Exercise brief:
Across all the records, filter for lines with the word "turned" and copy them.

(Stored data entries)

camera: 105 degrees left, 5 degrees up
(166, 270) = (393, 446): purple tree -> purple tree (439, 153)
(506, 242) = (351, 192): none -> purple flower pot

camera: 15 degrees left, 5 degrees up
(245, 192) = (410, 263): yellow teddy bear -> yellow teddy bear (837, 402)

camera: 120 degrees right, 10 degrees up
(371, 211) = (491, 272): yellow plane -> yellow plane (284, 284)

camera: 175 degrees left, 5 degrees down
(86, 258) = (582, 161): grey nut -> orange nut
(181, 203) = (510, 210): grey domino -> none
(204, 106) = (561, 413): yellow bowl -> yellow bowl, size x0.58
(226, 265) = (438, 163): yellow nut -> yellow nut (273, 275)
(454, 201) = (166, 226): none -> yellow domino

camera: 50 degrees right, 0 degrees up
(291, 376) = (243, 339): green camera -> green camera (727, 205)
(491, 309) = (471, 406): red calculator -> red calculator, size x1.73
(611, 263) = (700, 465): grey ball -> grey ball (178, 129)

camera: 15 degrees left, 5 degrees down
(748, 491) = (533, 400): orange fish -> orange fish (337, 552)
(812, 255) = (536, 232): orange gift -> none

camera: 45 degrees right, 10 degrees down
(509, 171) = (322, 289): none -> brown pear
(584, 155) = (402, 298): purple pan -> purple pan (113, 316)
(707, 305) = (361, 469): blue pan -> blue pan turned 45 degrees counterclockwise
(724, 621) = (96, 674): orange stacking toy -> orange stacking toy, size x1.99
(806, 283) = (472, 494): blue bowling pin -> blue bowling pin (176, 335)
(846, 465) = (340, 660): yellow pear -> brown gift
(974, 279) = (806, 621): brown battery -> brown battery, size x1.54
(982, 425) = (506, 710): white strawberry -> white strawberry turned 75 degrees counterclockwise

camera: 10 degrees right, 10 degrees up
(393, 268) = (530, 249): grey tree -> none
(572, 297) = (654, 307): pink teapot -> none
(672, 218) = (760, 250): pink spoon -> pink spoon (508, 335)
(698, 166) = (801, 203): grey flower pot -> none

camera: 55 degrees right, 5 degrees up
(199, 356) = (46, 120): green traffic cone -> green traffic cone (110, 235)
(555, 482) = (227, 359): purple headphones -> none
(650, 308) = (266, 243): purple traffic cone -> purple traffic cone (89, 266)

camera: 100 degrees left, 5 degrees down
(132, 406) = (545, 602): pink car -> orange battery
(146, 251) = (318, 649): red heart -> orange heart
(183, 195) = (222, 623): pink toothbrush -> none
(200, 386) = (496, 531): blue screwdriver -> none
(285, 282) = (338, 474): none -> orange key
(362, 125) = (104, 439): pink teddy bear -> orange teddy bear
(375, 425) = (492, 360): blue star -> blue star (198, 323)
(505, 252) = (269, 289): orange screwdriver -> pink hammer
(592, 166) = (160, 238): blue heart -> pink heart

Solved problem:
(707, 305) = (361, 469): blue pan -> blue pan turned 45 degrees counterclockwise
(982, 425) = (506, 710): white strawberry -> white strawberry turned 75 degrees counterclockwise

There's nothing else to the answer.